━━━ EXERCISE INPUTS

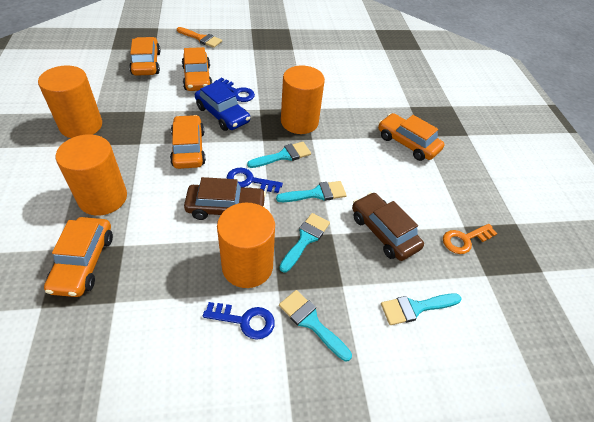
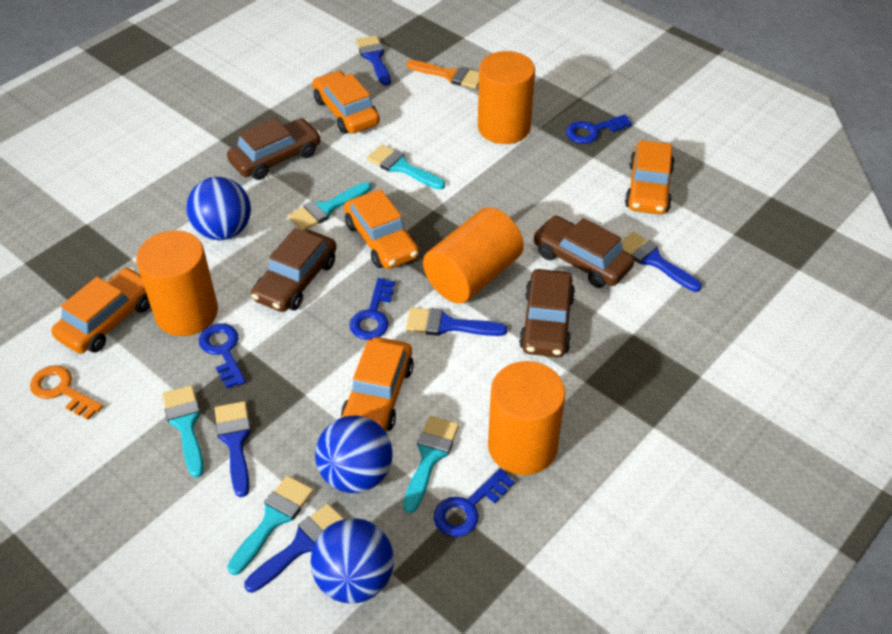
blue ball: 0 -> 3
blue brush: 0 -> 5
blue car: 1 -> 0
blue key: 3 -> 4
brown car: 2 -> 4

━━━━━━

» WHAT TO DO: Show all lines from the records above where the word "blue" occurs.

» RESPONSE TO THE TASK:
blue ball: 0 -> 3
blue brush: 0 -> 5
blue car: 1 -> 0
blue key: 3 -> 4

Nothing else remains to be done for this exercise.